PROVIDED DATA -
------------------------------------------------------------
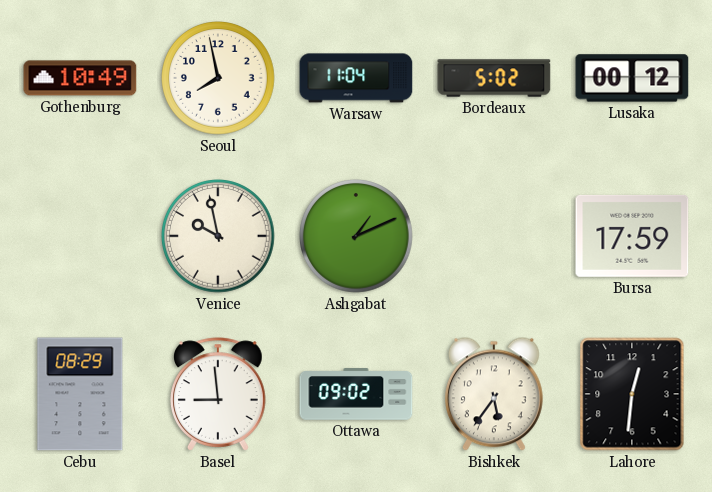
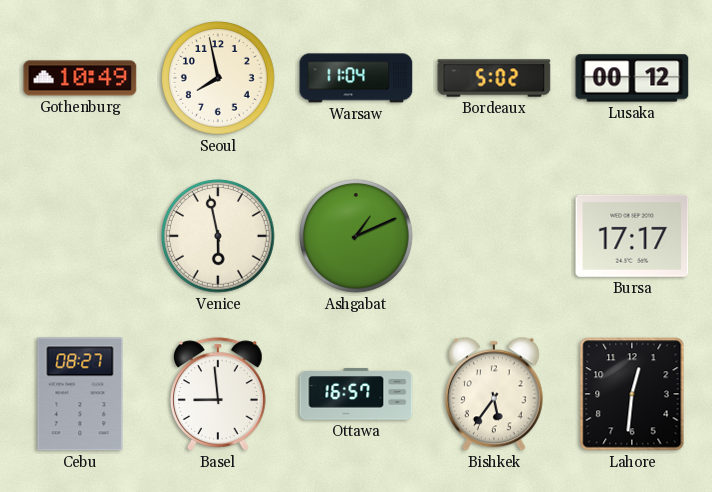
Venice: 9:58 -> 5:58
Bursa: 17:59 -> 17:17
Cebu: 08:29 -> 08:27
Ottawa: 09:02 -> 16:57
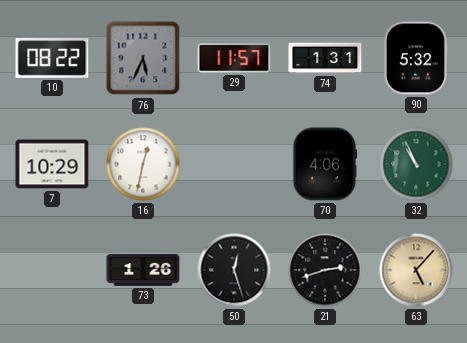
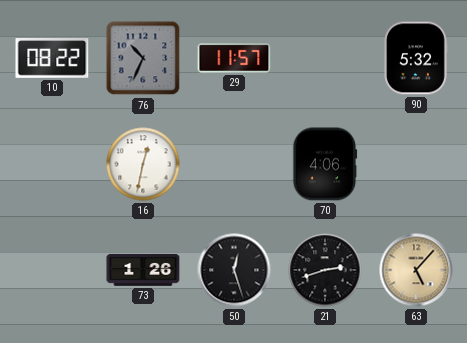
76: 5:34 -> 10:34
74: 1:31 -> none
7: 10:29 -> none
32: 10:56 -> none
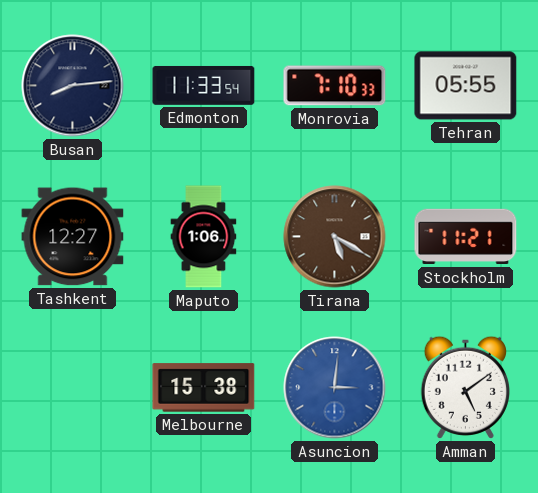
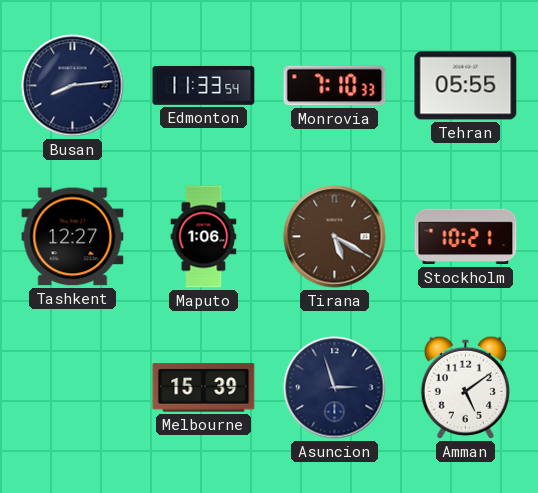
Stockholm: 11:21 -> 10:21
Melbourne: 15:38 -> 15:39
Asuncion: 3:01 -> 2:57
Asuncion dial: blue -> navy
------------------------------------------------------------
TASK OBJECTIVE -
Rewrite the lines of every item with "none" replaced by "blank" and nothing else changed. Leave out the pictures.

EXPECTED ANSWER -
Venice: 9:58 -> 5:58
Bursa: 17:59 -> 17:17
Cebu: 08:29 -> 08:27
Ottawa: 09:02 -> 16:57
76: 5:34 -> 10:34
74: 1:31 -> blank
7: 10:29 -> blank
32: 10:56 -> blank
Stockholm: 11:21 -> 10:21
Melbourne: 15:38 -> 15:39
Asuncion: 3:01 -> 2:57
Asuncion dial: blue -> navy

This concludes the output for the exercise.